TASK TO CARRY OUT
Only the closing stretch of the material belongs in the answer: the line containing "brown tile G7 level 1 -> tan tile G7 level 1" and every line after it, copied exactly.

DATA SEGMENT
----

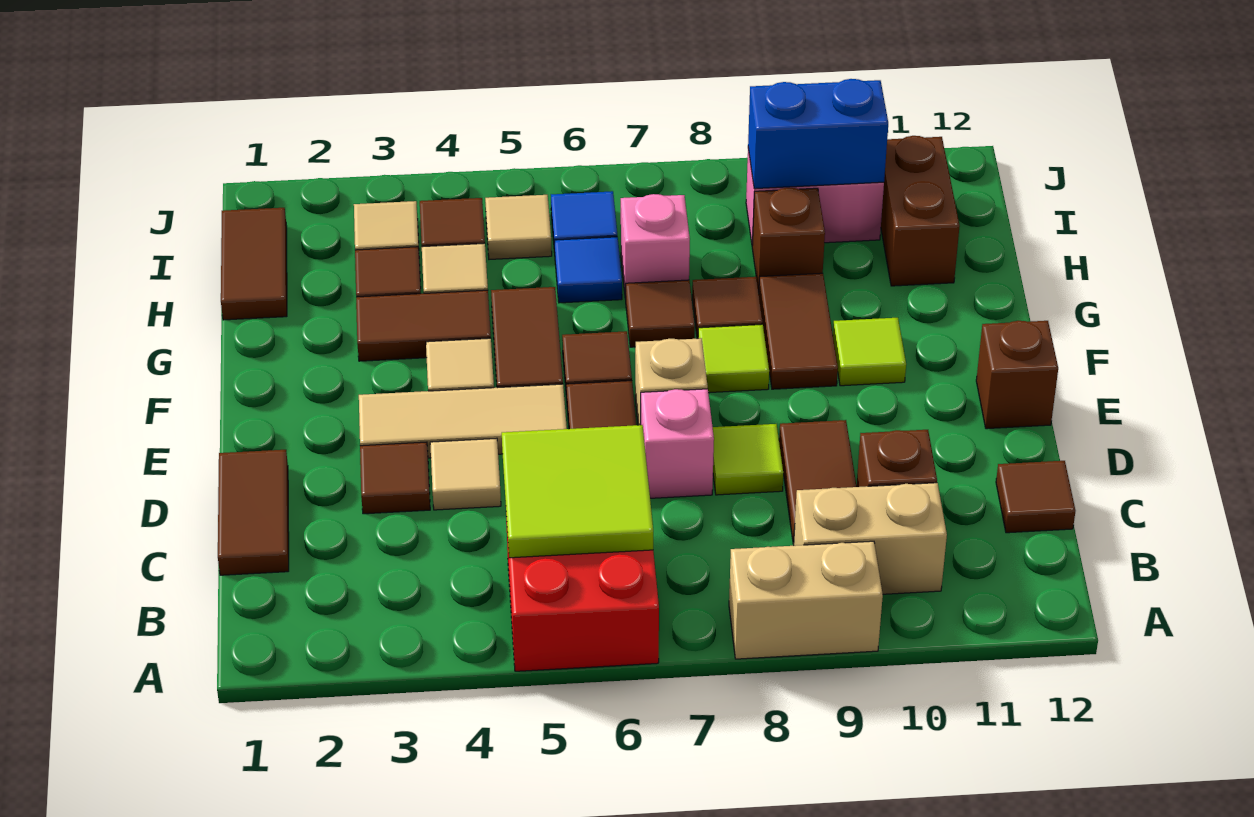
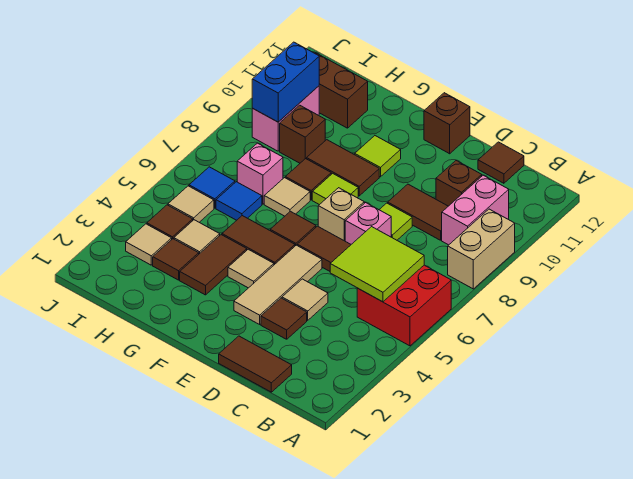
tan brick B9:B10 level 1 -> pink brick B9:B10 level 1
brown tile G7 level 1 -> tan tile G7 level 1
brown tile H1:I1 level 1 -> none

----

RESPONSE
brown tile G7 level 1 -> tan tile G7 level 1
brown tile H1:I1 level 1 -> none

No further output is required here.